> Activity: Exactly the lines from the one that contains "rouleau à pâtisserie [gris] (4th from left)" through the end of the material below are to be output, the first and last included.

+++ Dataset +++

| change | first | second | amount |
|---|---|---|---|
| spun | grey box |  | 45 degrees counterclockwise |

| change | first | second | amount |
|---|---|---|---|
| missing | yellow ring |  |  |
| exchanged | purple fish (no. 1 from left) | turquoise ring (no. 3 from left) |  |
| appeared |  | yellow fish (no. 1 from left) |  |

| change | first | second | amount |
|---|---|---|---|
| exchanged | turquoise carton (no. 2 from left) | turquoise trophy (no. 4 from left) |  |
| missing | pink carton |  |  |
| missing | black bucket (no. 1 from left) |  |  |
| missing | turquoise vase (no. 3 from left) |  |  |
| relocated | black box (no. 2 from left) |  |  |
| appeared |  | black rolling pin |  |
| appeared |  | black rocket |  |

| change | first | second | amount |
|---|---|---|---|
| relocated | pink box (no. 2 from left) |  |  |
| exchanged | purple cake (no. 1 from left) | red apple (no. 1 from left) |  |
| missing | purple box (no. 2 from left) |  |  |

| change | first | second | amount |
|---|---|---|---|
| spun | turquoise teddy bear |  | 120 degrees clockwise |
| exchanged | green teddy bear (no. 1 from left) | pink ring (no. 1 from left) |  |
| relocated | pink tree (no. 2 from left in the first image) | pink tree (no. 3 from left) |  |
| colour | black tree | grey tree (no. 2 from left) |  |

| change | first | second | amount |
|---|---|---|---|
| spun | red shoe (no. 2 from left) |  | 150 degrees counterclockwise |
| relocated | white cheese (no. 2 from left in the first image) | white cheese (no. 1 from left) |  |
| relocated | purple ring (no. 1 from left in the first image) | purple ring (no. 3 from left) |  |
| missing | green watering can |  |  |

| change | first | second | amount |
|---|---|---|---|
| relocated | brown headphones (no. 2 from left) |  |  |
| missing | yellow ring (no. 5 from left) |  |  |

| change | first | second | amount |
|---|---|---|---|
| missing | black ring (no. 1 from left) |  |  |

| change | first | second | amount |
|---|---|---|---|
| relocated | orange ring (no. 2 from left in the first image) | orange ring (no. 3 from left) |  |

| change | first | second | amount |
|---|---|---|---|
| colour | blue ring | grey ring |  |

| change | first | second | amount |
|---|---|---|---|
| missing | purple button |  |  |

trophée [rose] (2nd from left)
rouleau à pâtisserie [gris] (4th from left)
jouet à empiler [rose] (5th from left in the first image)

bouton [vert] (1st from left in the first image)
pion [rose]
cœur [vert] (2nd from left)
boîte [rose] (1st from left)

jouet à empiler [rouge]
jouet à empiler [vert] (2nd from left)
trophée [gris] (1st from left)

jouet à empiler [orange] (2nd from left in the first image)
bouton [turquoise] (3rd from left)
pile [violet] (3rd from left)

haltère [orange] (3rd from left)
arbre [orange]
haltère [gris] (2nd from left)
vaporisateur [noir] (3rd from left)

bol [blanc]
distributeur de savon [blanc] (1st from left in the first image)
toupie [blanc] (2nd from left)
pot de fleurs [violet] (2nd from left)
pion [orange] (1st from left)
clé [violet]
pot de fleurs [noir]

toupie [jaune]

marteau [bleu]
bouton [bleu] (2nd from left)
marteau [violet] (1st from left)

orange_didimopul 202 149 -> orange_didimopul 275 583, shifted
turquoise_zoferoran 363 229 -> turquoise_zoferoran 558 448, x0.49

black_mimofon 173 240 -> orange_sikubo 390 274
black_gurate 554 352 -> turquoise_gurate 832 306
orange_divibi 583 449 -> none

+++

> Solution for this exercise:
rouleau à pâtisserie [gris] (4th from left)
jouet à empiler [rose] (5th from left in the first image)

bouton [vert] (1st from left in the first image)
pion [rose]
cœur [vert] (2nd from left)
boîte [rose] (1st from left)

jouet à empiler [rouge]
jouet à empiler [vert] (2nd from left)
trophée [gris] (1st from left)

jouet à empiler [orange] (2nd from left in the first image)
bouton [turquoise] (3rd from left)
pile [violet] (3rd from left)

haltère [orange] (3rd from left)
arbre [orange]
haltère [gris] (2nd from left)
vaporisateur [noir] (3rd from left)

bol [blanc]
distributeur de savon [blanc] (1st from left in the first image)
toupie [blanc] (2nd from left)
pot de fleurs [violet] (2nd from left)
pion [orange] (1st from left)
clé [violet]
pot de fleurs [noir]

toupie [jaune]

marteau [bleu]
bouton [bleu] (2nd from left)
marteau [violet] (1st from left)

orange_didimopul 202 149 -> orange_didimopul 275 583, shifted
turquoise_zoferoran 363 229 -> turquoise_zoferoran 558 448, x0.49

black_mimofon 173 240 -> orange_sikubo 390 274
black_gurate 554 352 -> turquoise_gurate 832 306
orange_divibi 583 449 -> none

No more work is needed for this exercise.